**Supplied data:**
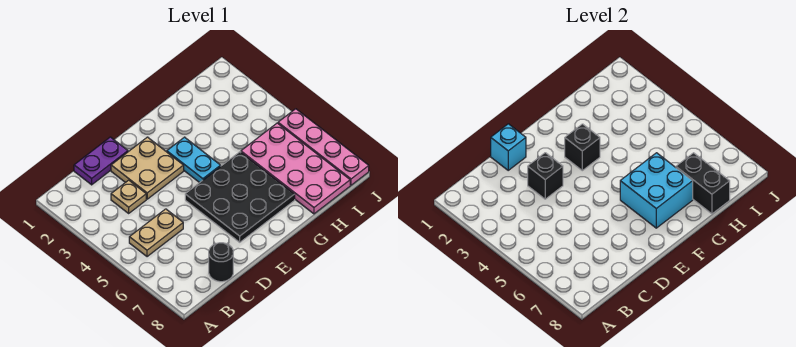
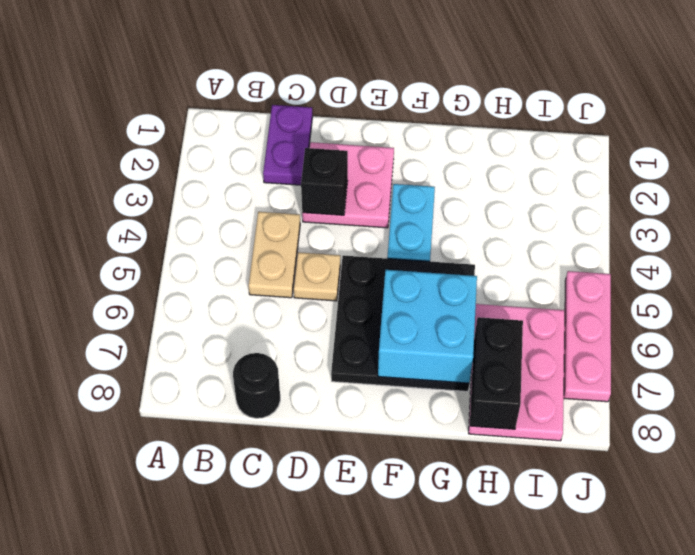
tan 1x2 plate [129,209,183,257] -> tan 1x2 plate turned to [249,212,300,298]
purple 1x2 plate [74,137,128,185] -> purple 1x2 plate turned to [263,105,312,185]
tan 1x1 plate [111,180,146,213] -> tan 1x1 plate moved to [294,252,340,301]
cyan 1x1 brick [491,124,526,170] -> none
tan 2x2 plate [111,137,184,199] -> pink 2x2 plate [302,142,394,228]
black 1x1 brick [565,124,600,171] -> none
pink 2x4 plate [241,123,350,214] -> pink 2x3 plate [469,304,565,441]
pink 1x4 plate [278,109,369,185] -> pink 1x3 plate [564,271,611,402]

**Activity:** Beginning at the line that contains "tan 2x2 plate", transcribe every line through the end of the material exactly, leaving out all earlier lines.

**Answer to this exercise:**
tan 2x2 plate [111,137,184,199] -> pink 2x2 plate [302,142,394,228]
black 1x1 brick [565,124,600,171] -> none
pink 2x4 plate [241,123,350,214] -> pink 2x3 plate [469,304,565,441]
pink 1x4 plate [278,109,369,185] -> pink 1x3 plate [564,271,611,402]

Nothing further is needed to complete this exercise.